• **Work request**: After finding the line containing "green button: none" below, please output that line and each following one through the line containing "pink dumbbell: [241,211,355,366]", exactly as written.
..........
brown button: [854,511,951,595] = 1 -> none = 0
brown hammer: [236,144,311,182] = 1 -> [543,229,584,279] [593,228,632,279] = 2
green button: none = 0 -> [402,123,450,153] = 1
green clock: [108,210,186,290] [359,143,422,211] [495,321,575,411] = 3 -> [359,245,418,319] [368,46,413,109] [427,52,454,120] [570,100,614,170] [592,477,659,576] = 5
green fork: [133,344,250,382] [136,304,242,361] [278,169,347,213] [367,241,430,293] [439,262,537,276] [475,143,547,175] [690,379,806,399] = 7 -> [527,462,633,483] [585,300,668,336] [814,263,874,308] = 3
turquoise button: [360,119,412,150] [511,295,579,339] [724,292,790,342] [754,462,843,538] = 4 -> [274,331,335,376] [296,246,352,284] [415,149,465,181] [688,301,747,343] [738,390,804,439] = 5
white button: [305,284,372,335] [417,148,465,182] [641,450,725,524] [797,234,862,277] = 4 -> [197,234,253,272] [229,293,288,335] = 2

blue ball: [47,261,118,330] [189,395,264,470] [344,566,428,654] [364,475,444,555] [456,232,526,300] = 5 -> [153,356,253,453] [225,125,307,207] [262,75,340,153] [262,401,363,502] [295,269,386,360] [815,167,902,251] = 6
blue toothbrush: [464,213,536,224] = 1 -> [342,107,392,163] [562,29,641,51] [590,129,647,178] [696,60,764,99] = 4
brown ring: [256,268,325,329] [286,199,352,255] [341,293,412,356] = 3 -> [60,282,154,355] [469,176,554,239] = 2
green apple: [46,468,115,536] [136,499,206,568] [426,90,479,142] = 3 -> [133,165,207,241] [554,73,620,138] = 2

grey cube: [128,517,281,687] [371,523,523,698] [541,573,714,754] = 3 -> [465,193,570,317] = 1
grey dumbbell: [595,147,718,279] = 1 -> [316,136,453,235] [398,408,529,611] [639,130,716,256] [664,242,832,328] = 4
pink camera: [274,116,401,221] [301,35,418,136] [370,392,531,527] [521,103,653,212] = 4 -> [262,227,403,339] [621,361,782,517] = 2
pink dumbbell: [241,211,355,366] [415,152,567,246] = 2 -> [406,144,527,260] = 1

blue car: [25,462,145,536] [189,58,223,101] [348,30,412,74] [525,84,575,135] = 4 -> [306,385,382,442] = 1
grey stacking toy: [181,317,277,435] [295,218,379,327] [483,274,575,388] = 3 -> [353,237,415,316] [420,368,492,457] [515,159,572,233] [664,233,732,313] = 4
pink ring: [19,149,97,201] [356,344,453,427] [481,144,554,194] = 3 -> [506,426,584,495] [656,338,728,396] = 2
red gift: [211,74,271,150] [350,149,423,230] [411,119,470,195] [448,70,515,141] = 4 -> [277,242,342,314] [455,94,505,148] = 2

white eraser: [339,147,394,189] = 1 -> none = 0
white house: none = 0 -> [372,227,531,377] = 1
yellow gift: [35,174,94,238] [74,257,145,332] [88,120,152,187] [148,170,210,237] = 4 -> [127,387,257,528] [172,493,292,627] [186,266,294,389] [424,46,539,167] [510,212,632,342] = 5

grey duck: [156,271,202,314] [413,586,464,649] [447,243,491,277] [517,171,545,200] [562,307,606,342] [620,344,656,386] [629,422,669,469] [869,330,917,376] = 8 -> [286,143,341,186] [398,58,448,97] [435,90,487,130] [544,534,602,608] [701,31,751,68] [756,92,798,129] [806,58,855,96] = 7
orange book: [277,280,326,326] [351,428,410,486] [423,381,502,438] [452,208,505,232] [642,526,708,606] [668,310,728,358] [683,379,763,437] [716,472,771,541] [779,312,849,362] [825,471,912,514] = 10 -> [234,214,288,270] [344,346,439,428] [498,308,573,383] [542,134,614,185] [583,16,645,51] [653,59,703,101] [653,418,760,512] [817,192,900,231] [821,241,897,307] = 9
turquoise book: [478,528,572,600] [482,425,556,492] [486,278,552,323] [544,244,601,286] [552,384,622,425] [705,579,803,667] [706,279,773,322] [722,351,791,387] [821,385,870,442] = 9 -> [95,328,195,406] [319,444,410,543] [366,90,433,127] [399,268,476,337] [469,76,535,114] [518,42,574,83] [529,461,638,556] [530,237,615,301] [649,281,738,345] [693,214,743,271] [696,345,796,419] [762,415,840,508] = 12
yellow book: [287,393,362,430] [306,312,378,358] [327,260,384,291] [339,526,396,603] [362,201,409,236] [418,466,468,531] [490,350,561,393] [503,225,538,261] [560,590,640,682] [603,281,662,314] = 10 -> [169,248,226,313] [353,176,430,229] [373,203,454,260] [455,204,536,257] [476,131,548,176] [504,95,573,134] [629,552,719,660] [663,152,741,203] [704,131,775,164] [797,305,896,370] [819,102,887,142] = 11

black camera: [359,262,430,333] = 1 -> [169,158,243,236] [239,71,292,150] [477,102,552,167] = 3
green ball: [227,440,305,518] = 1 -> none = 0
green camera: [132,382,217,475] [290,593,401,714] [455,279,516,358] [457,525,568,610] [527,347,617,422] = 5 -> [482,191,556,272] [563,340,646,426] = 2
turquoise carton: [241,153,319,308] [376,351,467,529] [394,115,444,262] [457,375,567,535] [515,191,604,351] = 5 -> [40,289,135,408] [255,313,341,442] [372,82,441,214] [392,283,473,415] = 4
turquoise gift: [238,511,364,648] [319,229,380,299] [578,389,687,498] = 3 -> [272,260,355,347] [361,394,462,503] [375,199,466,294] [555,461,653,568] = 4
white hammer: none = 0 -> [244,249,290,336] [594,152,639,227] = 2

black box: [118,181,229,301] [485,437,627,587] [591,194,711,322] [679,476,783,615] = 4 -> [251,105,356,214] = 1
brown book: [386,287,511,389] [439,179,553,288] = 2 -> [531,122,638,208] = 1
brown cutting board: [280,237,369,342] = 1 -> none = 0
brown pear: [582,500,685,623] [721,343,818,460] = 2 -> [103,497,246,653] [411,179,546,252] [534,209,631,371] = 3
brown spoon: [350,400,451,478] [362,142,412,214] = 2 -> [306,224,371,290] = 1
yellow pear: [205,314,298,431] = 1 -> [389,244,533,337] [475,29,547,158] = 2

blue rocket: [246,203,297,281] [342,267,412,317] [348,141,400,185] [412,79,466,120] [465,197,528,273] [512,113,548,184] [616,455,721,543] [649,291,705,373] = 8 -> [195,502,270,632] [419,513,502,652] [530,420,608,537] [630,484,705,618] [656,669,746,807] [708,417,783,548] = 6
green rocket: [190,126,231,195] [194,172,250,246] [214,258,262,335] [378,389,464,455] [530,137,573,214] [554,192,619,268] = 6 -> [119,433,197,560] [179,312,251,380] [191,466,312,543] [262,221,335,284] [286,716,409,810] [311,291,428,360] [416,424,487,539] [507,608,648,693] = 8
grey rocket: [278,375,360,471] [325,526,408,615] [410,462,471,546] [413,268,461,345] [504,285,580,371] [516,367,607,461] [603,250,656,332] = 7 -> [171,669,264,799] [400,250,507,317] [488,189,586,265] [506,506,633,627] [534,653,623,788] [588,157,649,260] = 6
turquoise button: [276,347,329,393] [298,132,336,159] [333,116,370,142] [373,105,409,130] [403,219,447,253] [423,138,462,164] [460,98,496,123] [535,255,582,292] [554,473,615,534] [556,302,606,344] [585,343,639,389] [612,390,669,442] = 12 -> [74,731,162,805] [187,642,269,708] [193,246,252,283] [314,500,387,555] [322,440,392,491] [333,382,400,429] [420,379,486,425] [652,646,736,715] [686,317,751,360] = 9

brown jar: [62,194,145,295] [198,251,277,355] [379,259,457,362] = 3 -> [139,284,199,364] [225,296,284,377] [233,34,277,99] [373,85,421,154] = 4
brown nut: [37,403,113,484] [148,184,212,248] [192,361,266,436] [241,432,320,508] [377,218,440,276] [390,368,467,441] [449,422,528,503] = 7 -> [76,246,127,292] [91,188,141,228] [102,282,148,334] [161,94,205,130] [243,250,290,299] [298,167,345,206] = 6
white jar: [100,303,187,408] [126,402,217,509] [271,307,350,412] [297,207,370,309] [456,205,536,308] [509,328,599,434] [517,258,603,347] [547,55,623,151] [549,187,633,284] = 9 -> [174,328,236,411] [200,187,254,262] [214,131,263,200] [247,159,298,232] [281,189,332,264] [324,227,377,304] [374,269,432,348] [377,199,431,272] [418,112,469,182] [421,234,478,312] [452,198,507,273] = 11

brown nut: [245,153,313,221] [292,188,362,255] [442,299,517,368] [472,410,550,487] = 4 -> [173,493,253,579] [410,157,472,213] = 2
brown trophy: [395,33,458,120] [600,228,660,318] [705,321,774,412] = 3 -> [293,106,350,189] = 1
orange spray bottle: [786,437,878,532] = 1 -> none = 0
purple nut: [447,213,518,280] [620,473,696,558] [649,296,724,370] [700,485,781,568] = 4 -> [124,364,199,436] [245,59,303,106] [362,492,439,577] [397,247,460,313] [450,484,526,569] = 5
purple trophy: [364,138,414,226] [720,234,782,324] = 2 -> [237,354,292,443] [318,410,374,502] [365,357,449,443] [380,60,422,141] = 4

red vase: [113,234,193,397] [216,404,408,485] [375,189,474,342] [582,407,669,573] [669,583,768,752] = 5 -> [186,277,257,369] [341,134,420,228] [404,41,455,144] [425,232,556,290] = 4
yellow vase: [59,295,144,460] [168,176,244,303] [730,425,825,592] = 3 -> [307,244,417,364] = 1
..........
• **Solution for this exercise**:
green button: none = 0 -> [402,123,450,153] = 1
green clock: [108,210,186,290] [359,143,422,211] [495,321,575,411] = 3 -> [359,245,418,319] [368,46,413,109] [427,52,454,120] [570,100,614,170] [592,477,659,576] = 5
green fork: [133,344,250,382] [136,304,242,361] [278,169,347,213] [367,241,430,293] [439,262,537,276] [475,143,547,175] [690,379,806,399] = 7 -> [527,462,633,483] [585,300,668,336] [814,263,874,308] = 3
turquoise button: [360,119,412,150] [511,295,579,339] [724,292,790,342] [754,462,843,538] = 4 -> [274,331,335,376] [296,246,352,284] [415,149,465,181] [688,301,747,343] [738,390,804,439] = 5
white button: [305,284,372,335] [417,148,465,182] [641,450,725,524] [797,234,862,277] = 4 -> [197,234,253,272] [229,293,288,335] = 2

blue ball: [47,261,118,330] [189,395,264,470] [344,566,428,654] [364,475,444,555] [456,232,526,300] = 5 -> [153,356,253,453] [225,125,307,207] [262,75,340,153] [262,401,363,502] [295,269,386,360] [815,167,902,251] = 6
blue toothbrush: [464,213,536,224] = 1 -> [342,107,392,163] [562,29,641,51] [590,129,647,178] [696,60,764,99] = 4
brown ring: [256,268,325,329] [286,199,352,255] [341,293,412,356] = 3 -> [60,282,154,355] [469,176,554,239] = 2
green apple: [46,468,115,536] [136,499,206,568] [426,90,479,142] = 3 -> [133,165,207,241] [554,73,620,138] = 2

grey cube: [128,517,281,687] [371,523,523,698] [541,573,714,754] = 3 -> [465,193,570,317] = 1
grey dumbbell: [595,147,718,279] = 1 -> [316,136,453,235] [398,408,529,611] [639,130,716,256] [664,242,832,328] = 4
pink camera: [274,116,401,221] [301,35,418,136] [370,392,531,527] [521,103,653,212] = 4 -> [262,227,403,339] [621,361,782,517] = 2
pink dumbbell: [241,211,355,366] [415,152,567,246] = 2 -> [406,144,527,260] = 1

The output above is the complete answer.